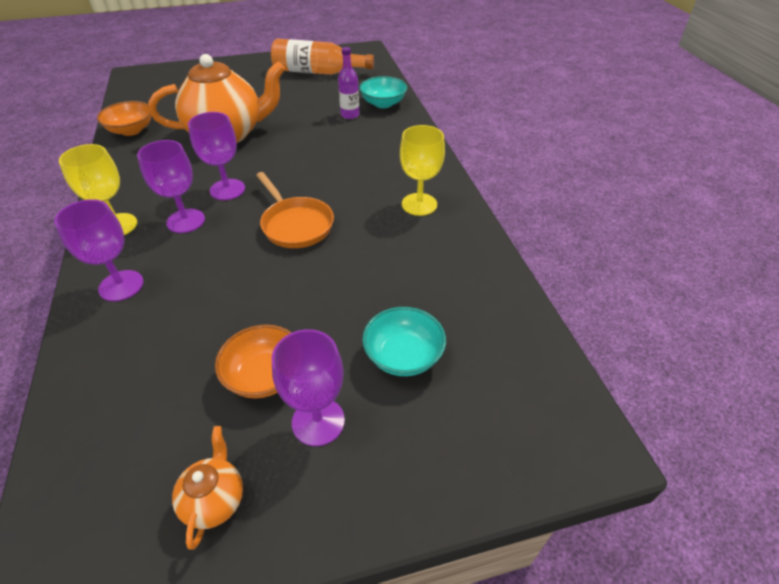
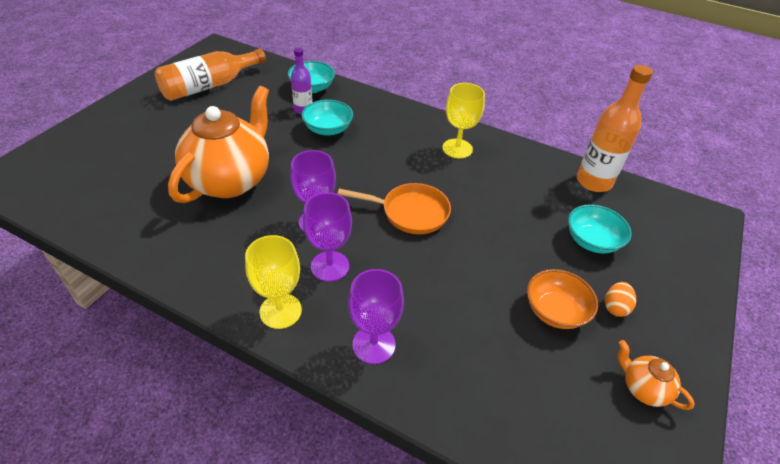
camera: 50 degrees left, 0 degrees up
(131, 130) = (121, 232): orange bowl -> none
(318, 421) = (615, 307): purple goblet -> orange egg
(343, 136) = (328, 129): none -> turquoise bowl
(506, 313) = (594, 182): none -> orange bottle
********************
What the task requires: Pictures in the entries are to be skipped, and everything else repeated word for word.

Response to the task:
camera: 50 degrees left, 0 degrees up
(131, 130) = (121, 232): orange bowl -> none
(318, 421) = (615, 307): purple goblet -> orange egg
(343, 136) = (328, 129): none -> turquoise bowl
(506, 313) = (594, 182): none -> orange bottle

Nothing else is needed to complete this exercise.